## TASK DIRECTIONS
Taking the entries below, transcribe only the lines starting with the one with "(664, 212) = (492, 196): none -> white ring" and going on through the one with "(867, 231) = (697, 574): pink", exactly as written, without the pictures.

## MATERIAL FOR THE TASK
--- START ---
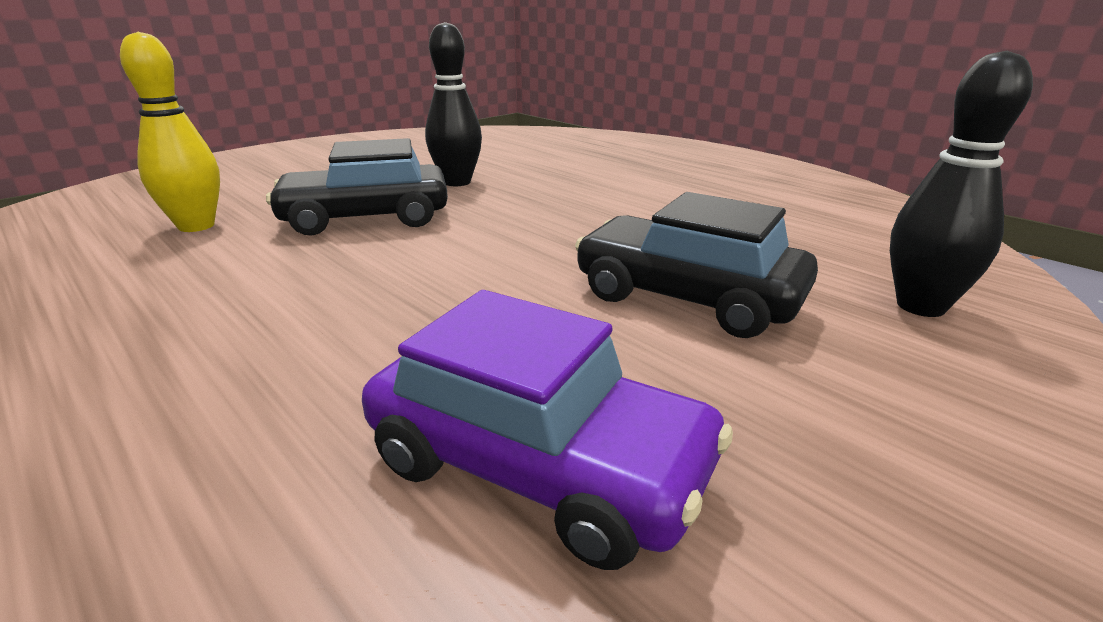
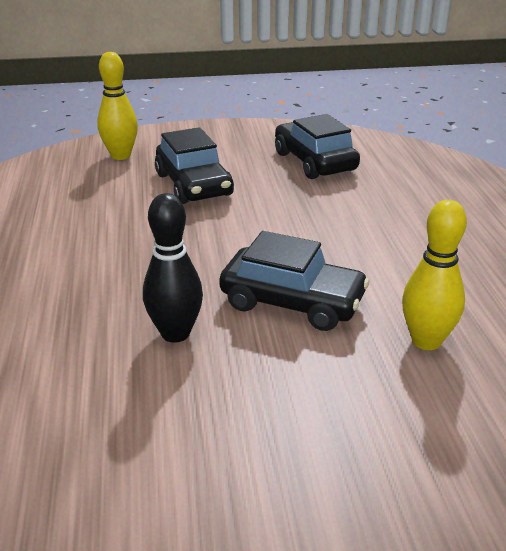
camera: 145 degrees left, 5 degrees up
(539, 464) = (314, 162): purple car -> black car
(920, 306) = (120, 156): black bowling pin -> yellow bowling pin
--- END ---
--- START ---
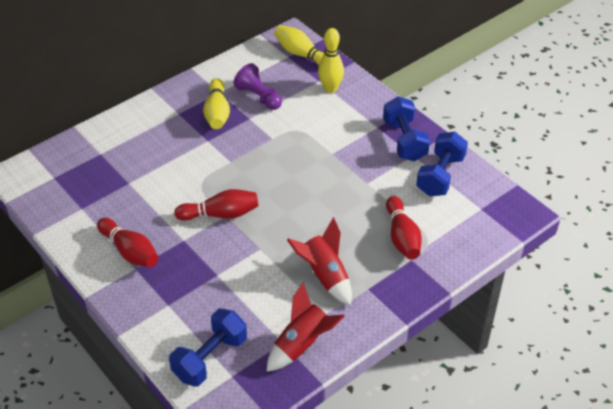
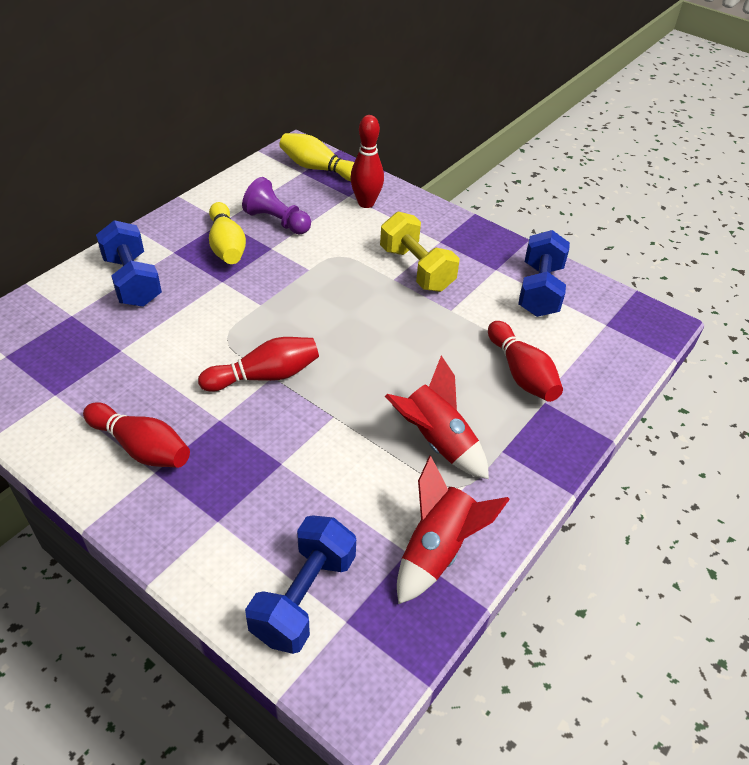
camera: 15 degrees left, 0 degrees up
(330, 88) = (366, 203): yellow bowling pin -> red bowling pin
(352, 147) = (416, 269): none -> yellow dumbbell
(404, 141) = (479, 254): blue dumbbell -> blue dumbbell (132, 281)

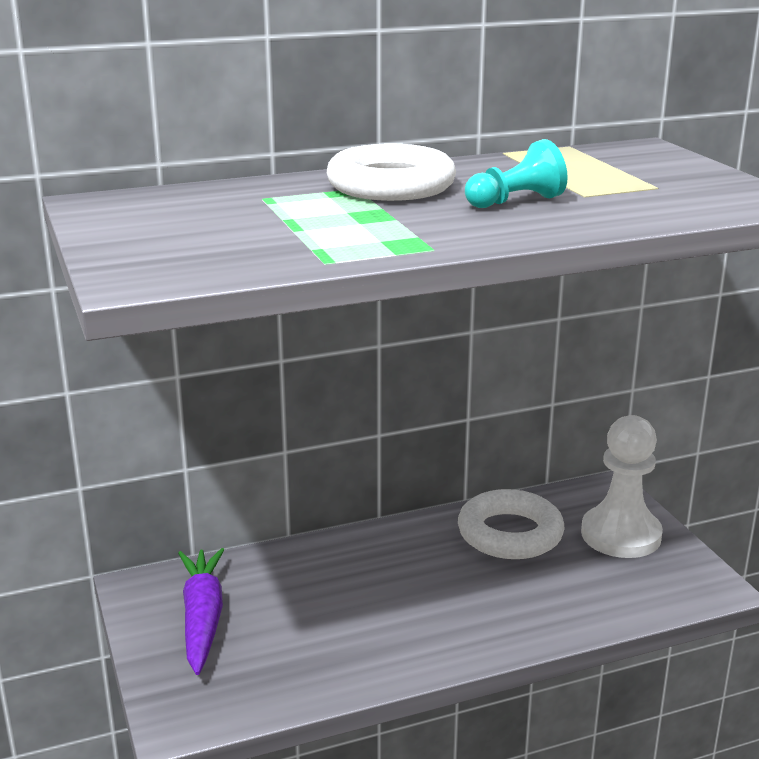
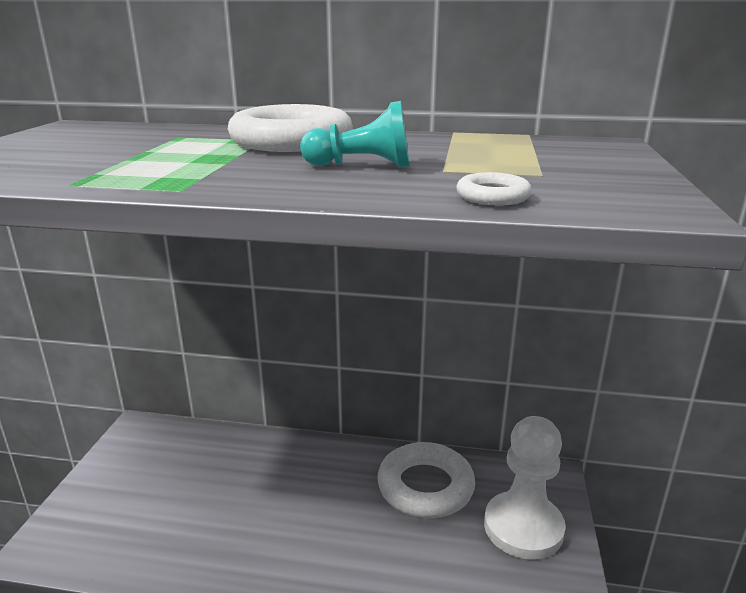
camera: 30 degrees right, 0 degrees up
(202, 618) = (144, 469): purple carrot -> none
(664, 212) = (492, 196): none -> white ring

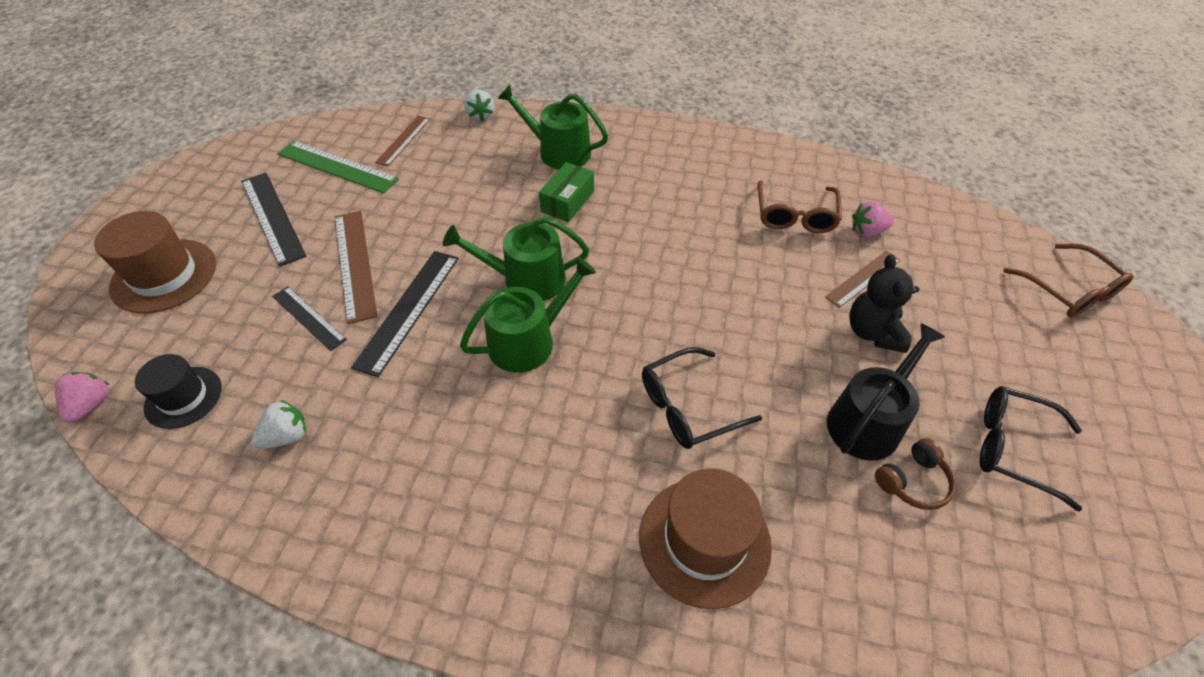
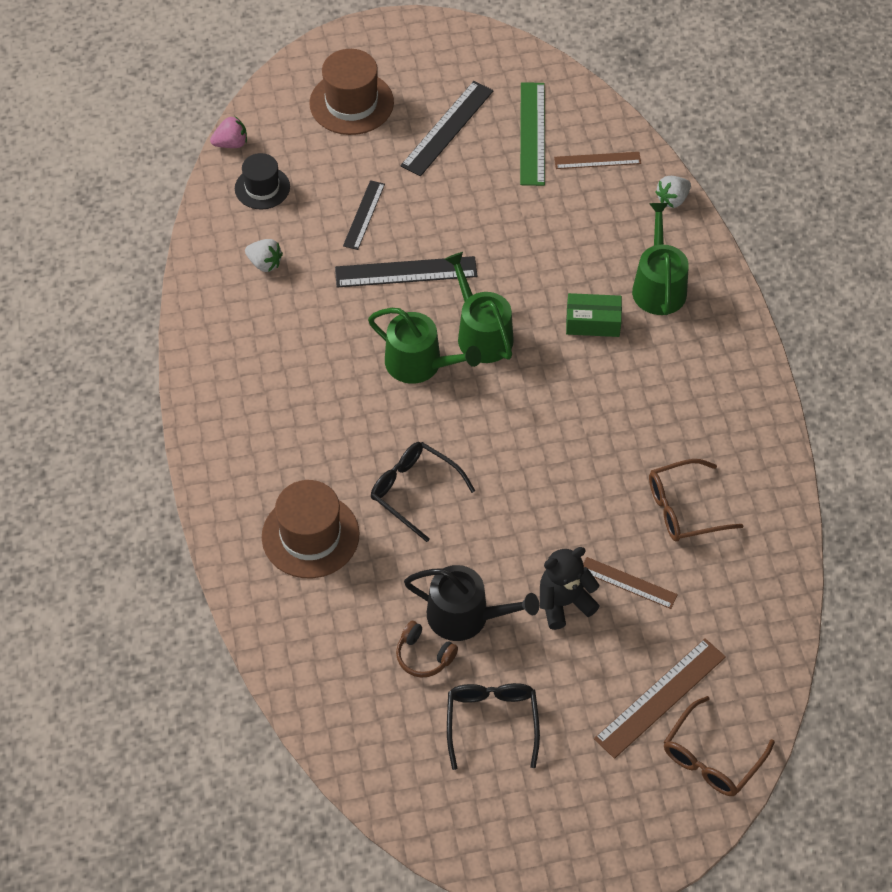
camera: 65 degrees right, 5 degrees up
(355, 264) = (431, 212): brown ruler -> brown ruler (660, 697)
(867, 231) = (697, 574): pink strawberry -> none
--- END ---
## ANSWER FOR THIS EXERCISE
(664, 212) = (492, 196): none -> white ring

camera: 65 degrees right, 5 degrees up
(355, 264) = (431, 212): brown ruler -> brown ruler (660, 697)
(867, 231) = (697, 574): pink strawberry -> none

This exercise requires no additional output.